PROBLEM DETAILS: Could you reproduce the lines below from the one with "camera: 175 degrees right, 0 degrees up" through the one with "(174, 62) = (861, 313): none -> yellow lemon"? Keep both ends and add nothing.

ENTRIES SHOWN:
★ ★ ★ ★ ★ ★ ★

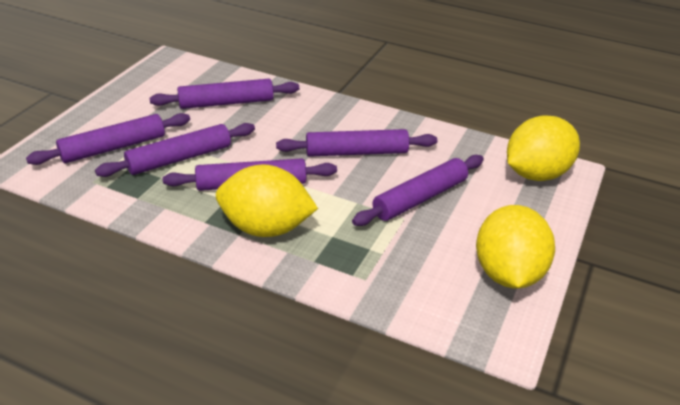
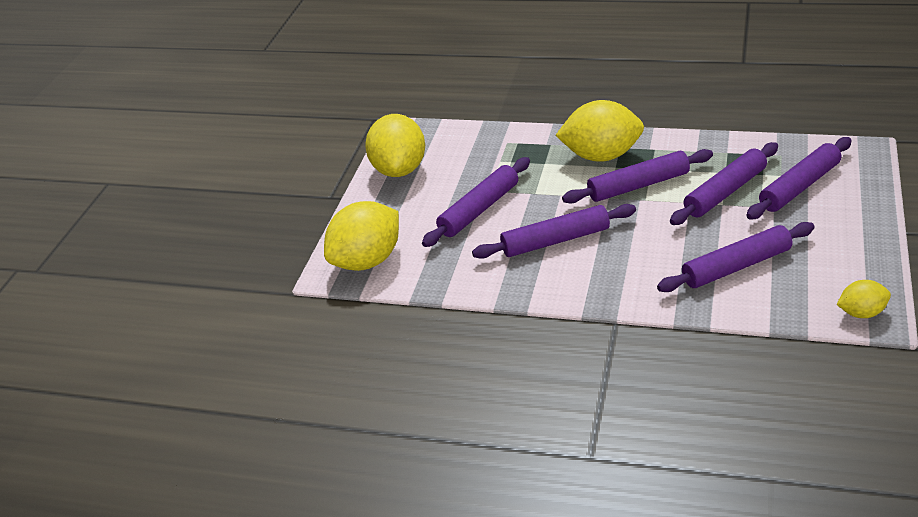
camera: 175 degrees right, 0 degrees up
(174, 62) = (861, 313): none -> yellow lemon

★ ★ ★ ★ ★ ★ ★

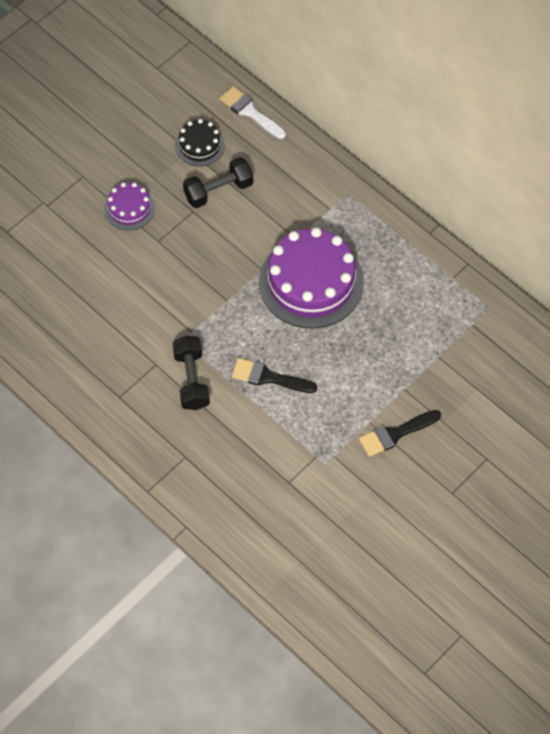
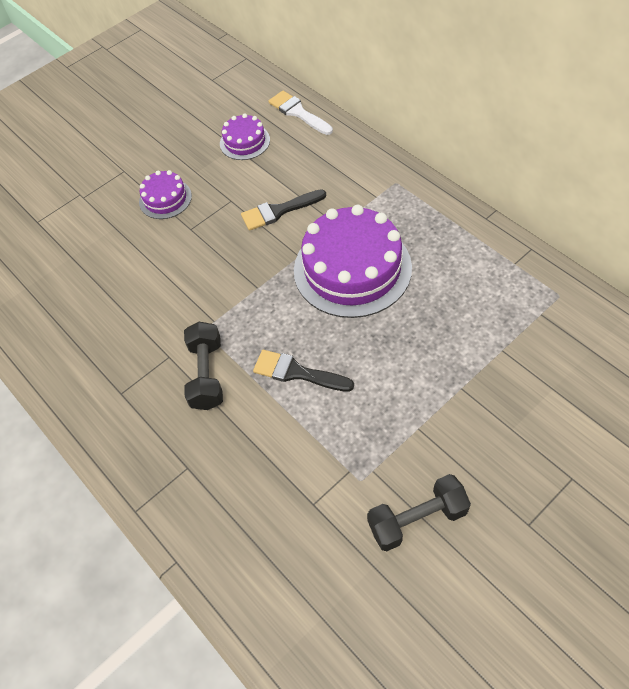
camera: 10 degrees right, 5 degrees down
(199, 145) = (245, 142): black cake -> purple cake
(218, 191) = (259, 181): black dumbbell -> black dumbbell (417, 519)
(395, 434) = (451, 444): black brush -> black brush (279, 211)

★ ★ ★ ★ ★ ★ ★

RESULT OF THE EXERCISE:
camera: 175 degrees right, 0 degrees up
(174, 62) = (861, 313): none -> yellow lemon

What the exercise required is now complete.